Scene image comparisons
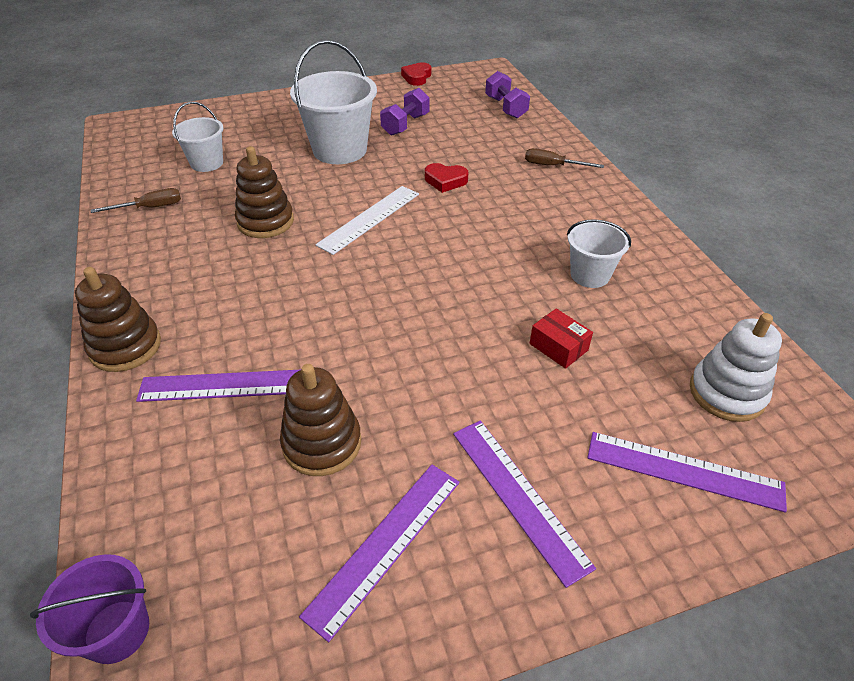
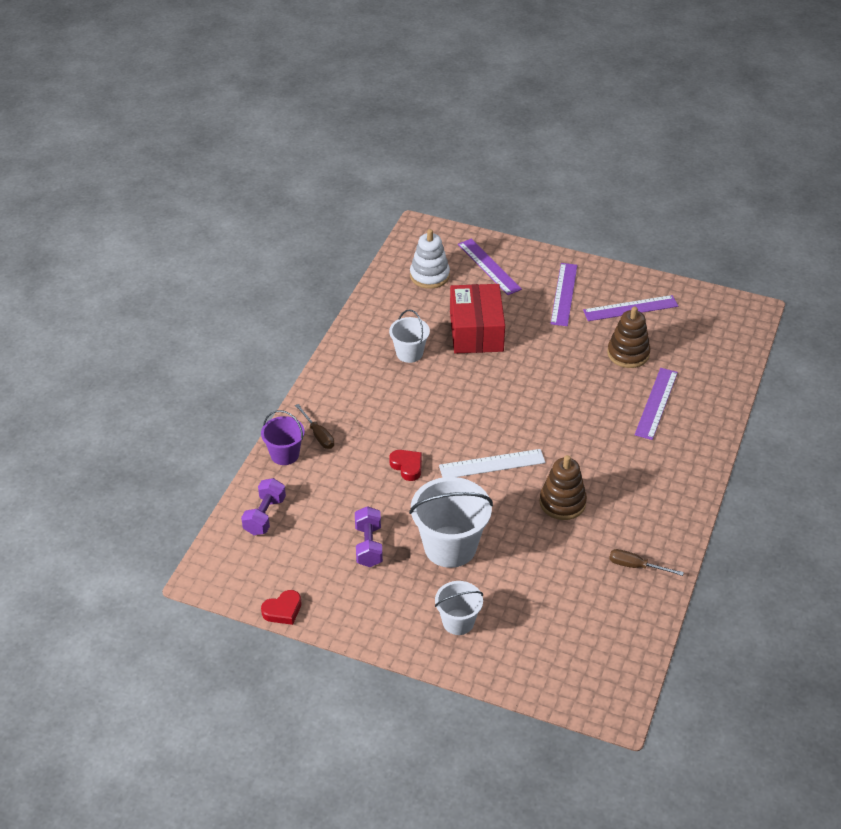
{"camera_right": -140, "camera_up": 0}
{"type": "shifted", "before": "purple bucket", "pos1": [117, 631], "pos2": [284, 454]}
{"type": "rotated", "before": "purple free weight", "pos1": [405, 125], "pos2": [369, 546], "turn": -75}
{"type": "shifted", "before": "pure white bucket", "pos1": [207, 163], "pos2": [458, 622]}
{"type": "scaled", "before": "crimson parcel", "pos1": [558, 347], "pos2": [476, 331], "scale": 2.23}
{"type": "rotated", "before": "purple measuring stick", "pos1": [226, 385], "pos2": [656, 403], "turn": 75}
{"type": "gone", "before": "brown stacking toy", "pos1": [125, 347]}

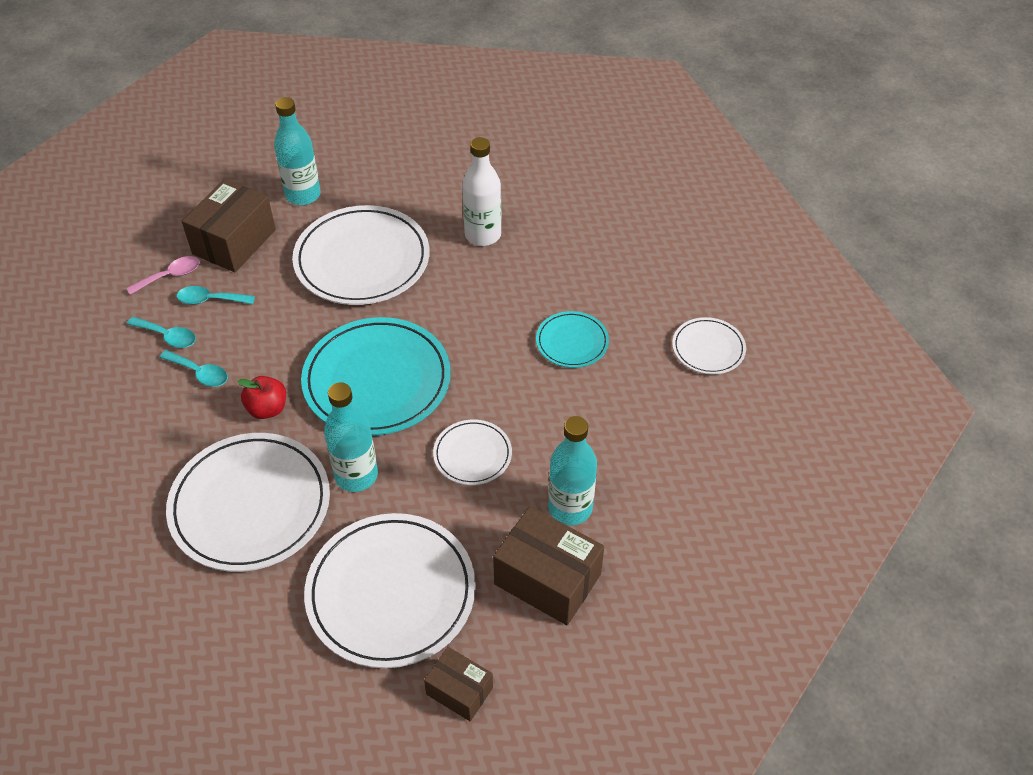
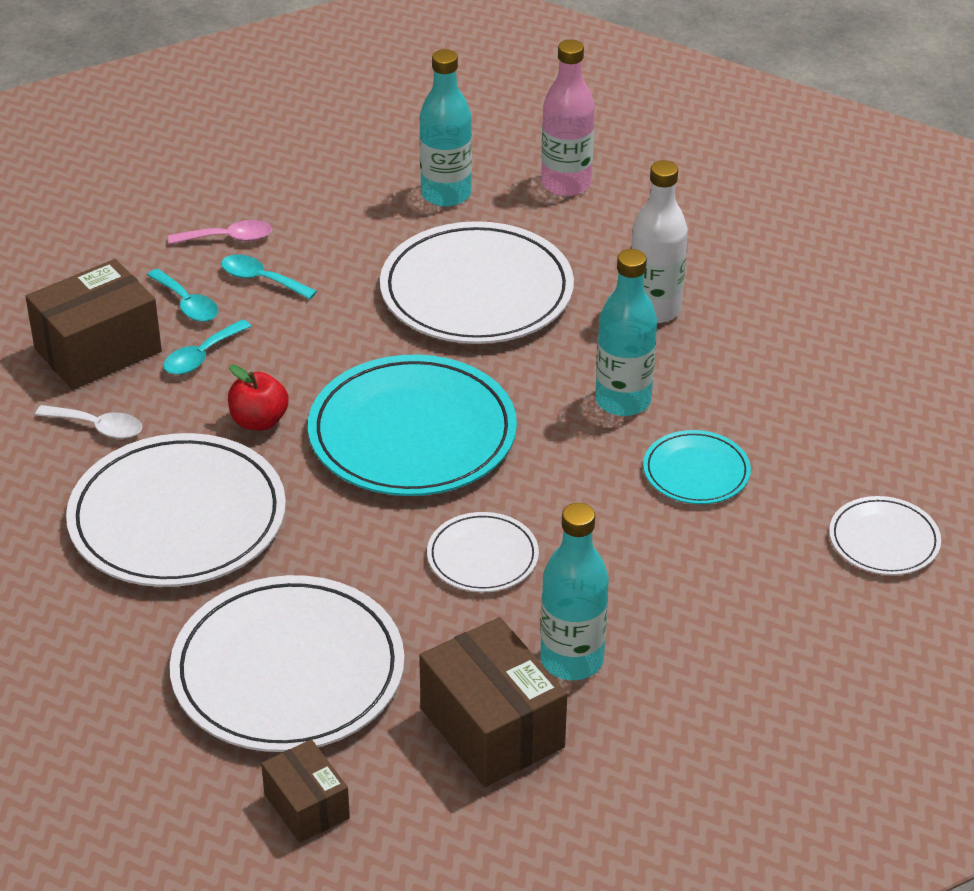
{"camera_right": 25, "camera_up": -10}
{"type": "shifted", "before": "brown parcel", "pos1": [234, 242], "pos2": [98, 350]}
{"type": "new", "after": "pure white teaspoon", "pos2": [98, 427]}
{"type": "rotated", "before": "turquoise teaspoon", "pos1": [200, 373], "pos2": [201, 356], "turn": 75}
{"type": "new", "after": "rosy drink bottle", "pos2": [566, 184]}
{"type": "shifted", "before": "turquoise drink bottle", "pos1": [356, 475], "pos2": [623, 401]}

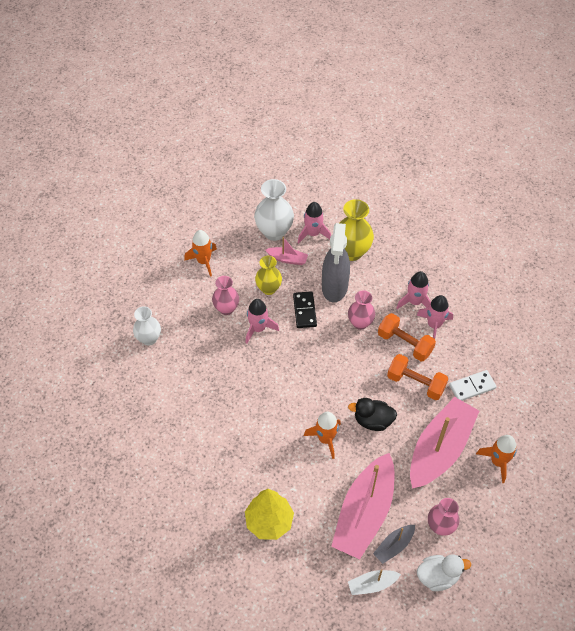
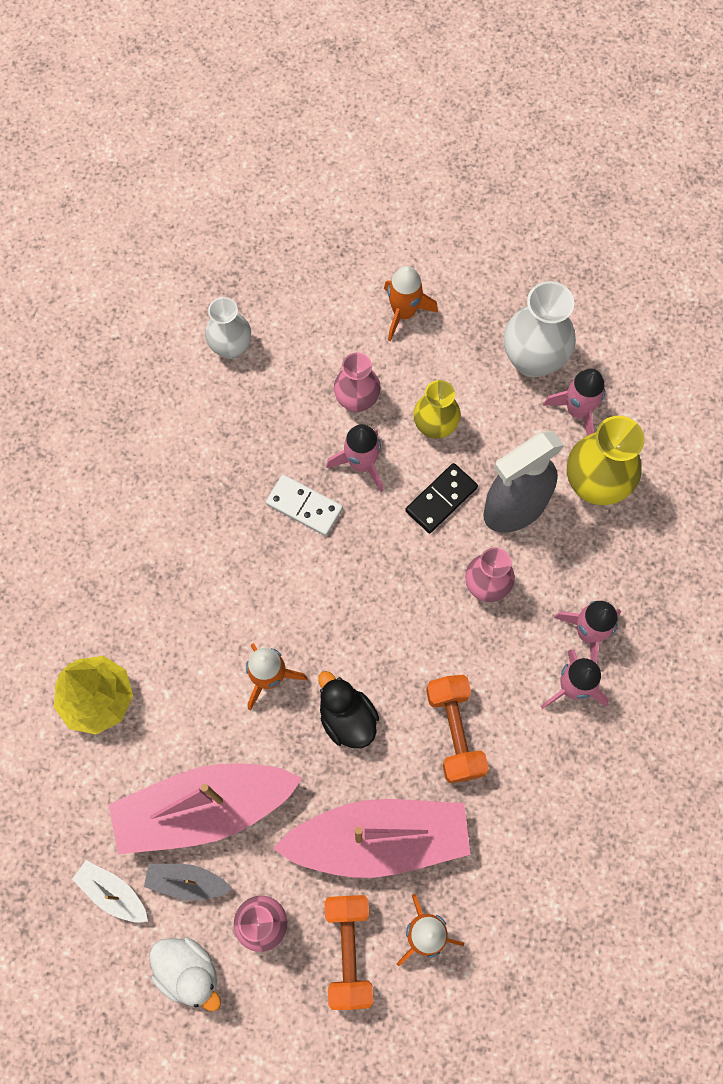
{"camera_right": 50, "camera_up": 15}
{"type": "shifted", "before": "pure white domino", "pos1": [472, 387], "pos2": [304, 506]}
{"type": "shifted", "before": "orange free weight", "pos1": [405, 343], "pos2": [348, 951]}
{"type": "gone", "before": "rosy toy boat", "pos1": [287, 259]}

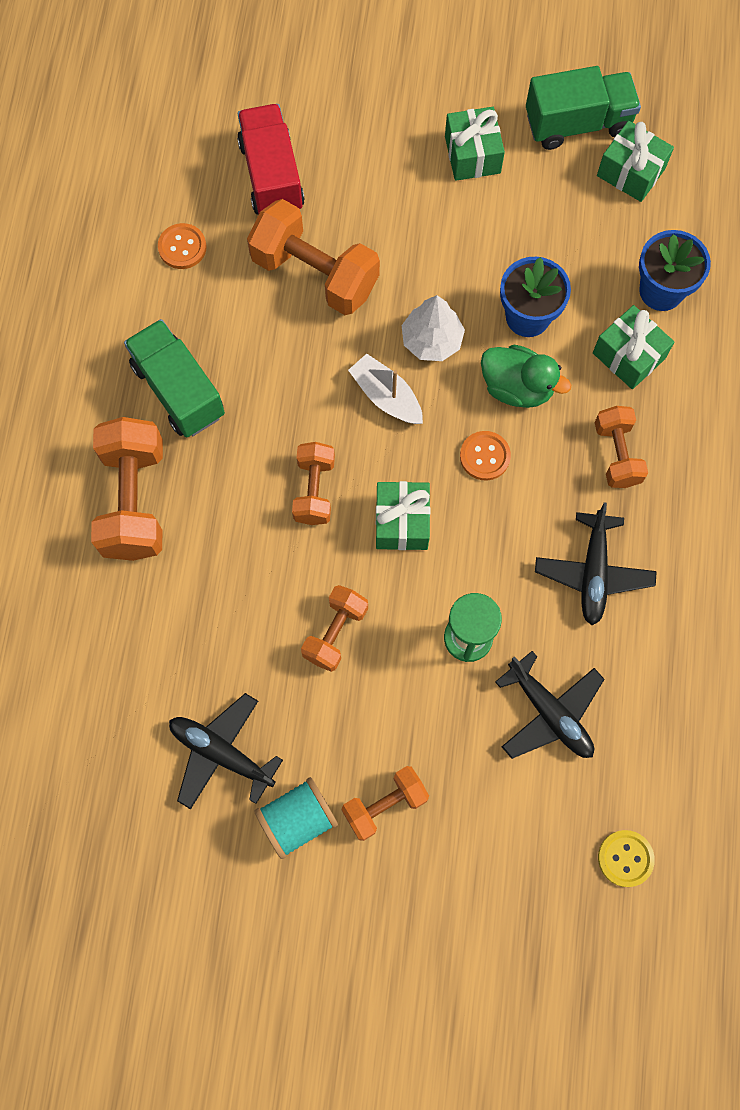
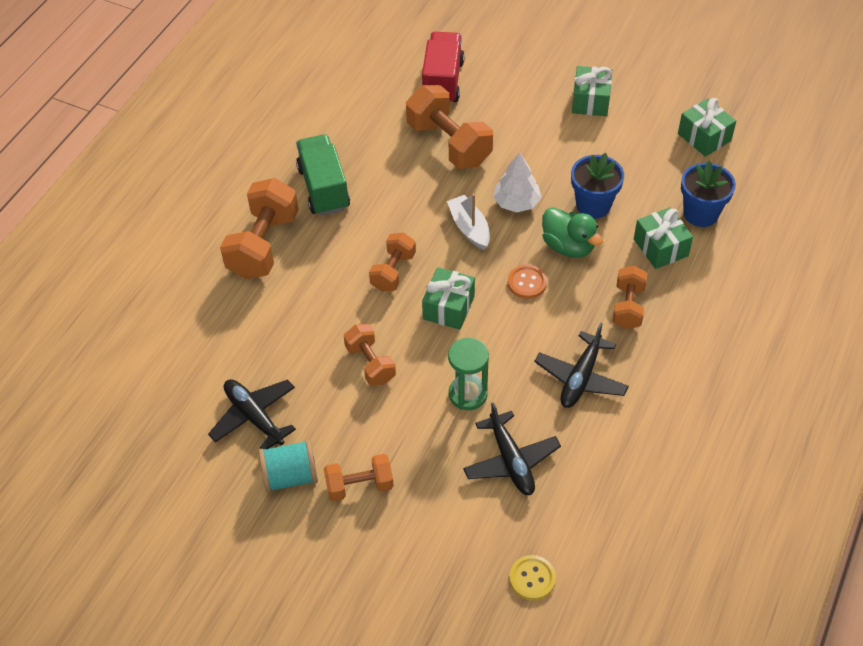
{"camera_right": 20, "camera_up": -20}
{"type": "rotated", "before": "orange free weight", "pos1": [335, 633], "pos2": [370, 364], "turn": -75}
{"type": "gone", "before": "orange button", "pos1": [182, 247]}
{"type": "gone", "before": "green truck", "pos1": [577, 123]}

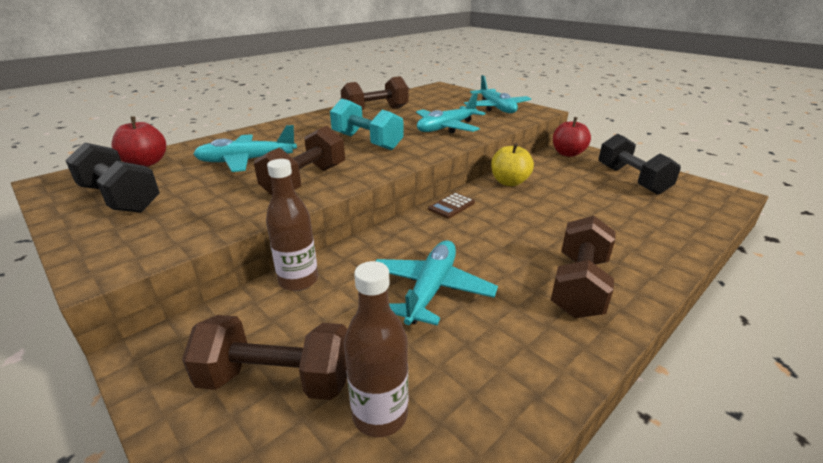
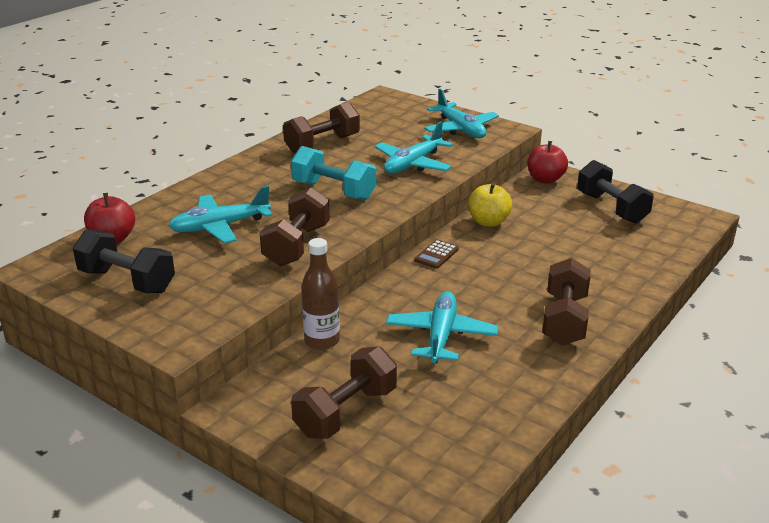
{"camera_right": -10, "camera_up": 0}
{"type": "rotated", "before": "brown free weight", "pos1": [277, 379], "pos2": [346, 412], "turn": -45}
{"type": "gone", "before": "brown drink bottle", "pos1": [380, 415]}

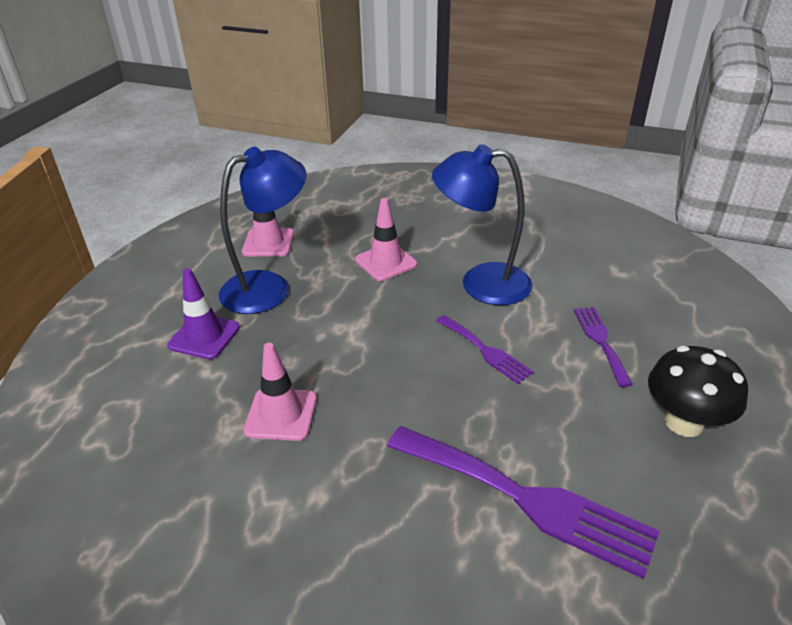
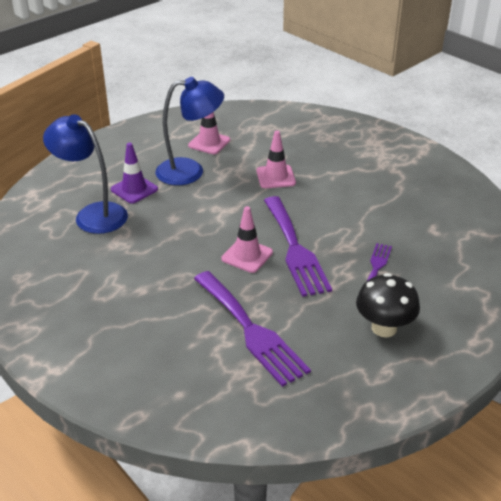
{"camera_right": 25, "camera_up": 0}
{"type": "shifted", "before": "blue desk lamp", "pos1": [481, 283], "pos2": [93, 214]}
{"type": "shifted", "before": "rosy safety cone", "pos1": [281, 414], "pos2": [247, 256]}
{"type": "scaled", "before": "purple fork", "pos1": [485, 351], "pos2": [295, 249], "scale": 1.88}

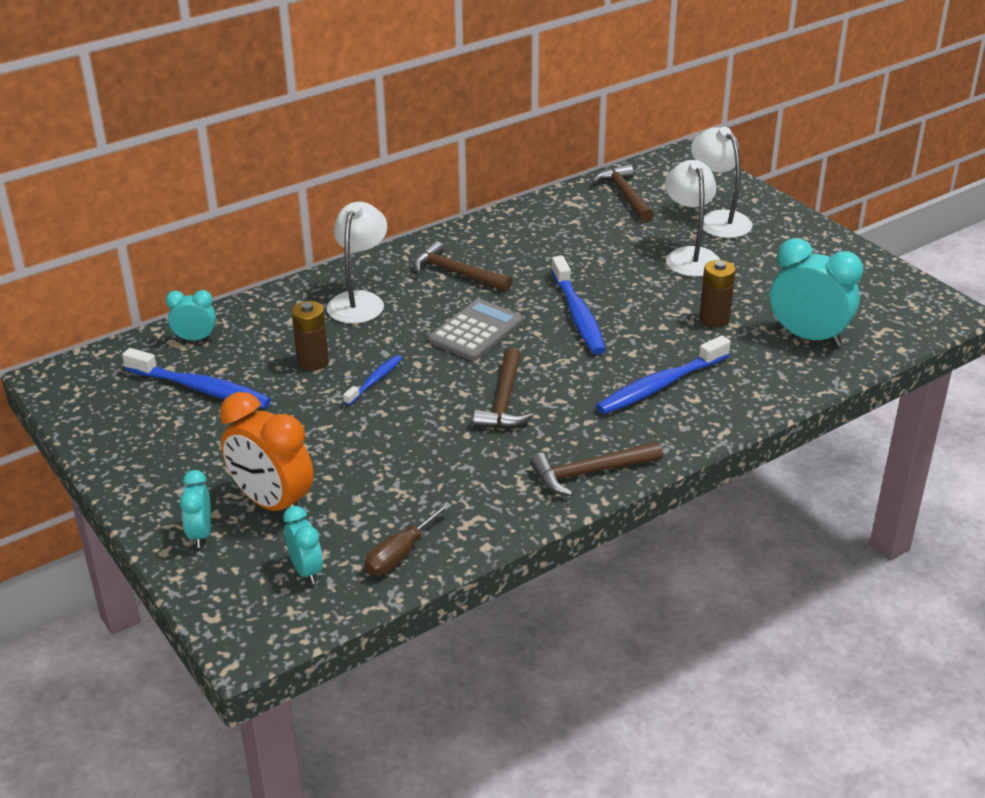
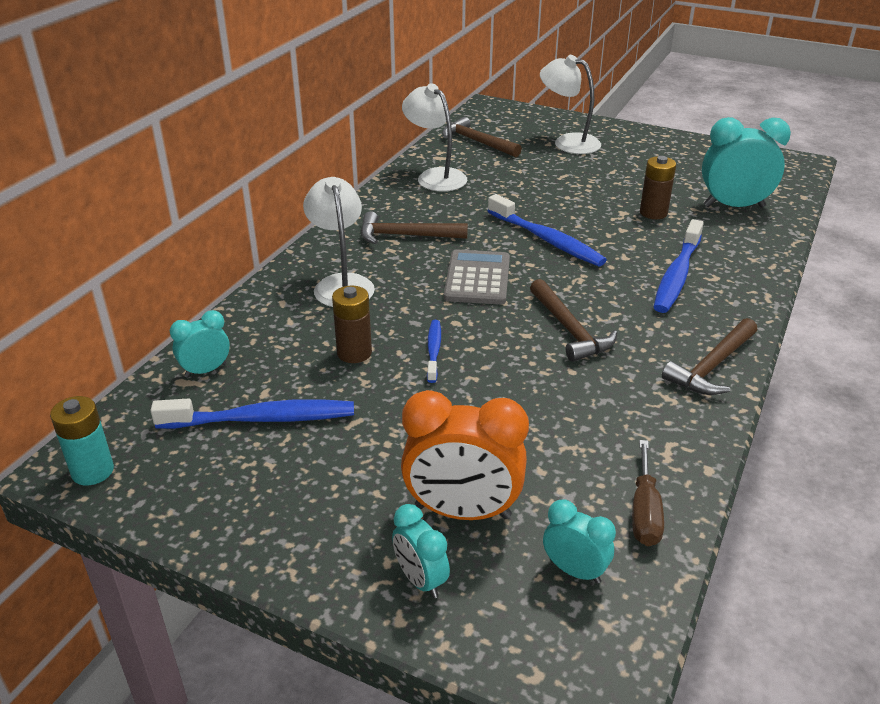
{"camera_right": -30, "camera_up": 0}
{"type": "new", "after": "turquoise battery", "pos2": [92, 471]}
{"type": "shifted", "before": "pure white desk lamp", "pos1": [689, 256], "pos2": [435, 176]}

YOUR TASK
From the data above, show each line that contains "bucket".

SOLUTION BELOW
{"type": "shifted", "before": "purple bucket", "pos1": [117, 631], "pos2": [284, 454]}
{"type": "shifted", "before": "pure white bucket", "pos1": [207, 163], "pos2": [458, 622]}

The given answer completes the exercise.